### Given entries
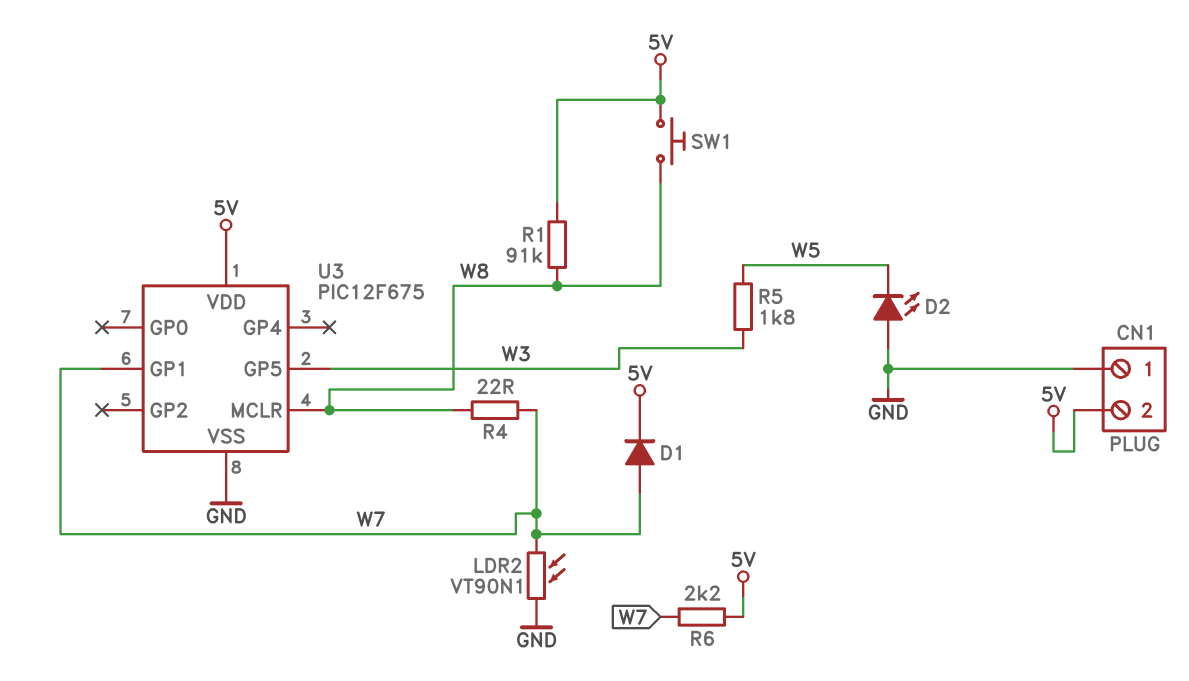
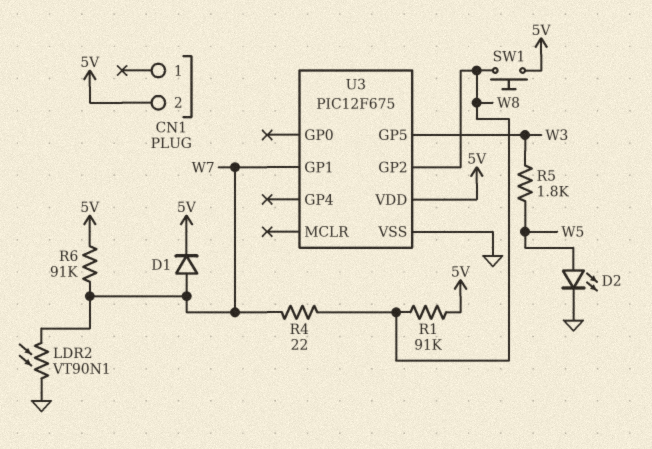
CN1 pin 1: GND -> none
D2: LED (A GND, K W5) -> LED (A W5, K GND)
R6: 2.2k (5V, W7) -> 91k (5V, W7)
U3 pin GP2: none -> W8
U3 pin MCLR: W8 -> none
######
What you should do:
From the first line to the last, repeat the data above exactly and leave the pictures out.

Answer to this task:
CN1 pin 1: GND -> none
D2: LED (A GND, K W5) -> LED (A W5, K GND)
R6: 2.2k (5V, W7) -> 91k (5V, W7)
U3 pin GP2: none -> W8
U3 pin MCLR: W8 -> none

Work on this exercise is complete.